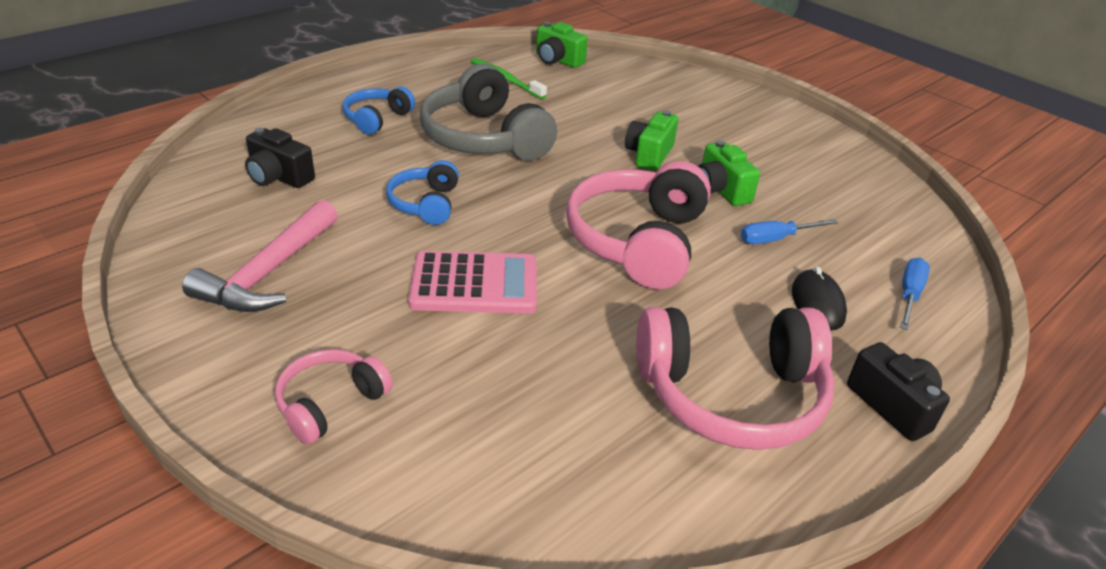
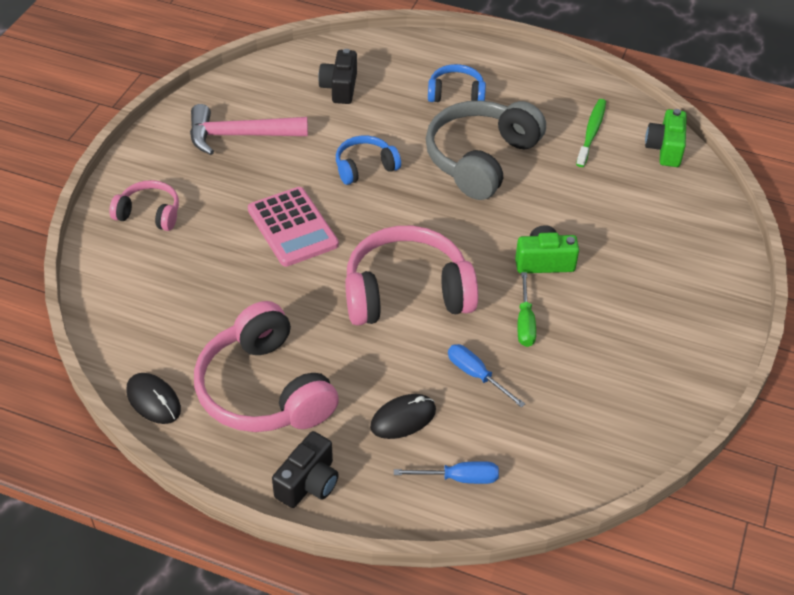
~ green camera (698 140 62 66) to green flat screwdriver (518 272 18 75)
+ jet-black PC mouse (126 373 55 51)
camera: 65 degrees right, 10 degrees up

=-=-=-=-=

Task requirements:
An exact, picture-free copy of the listing above is the goal; write it out now.

Solution for this task:
~ green camera (698 140 62 66) to green flat screwdriver (518 272 18 75)
+ jet-black PC mouse (126 373 55 51)
camera: 65 degrees right, 10 degrees up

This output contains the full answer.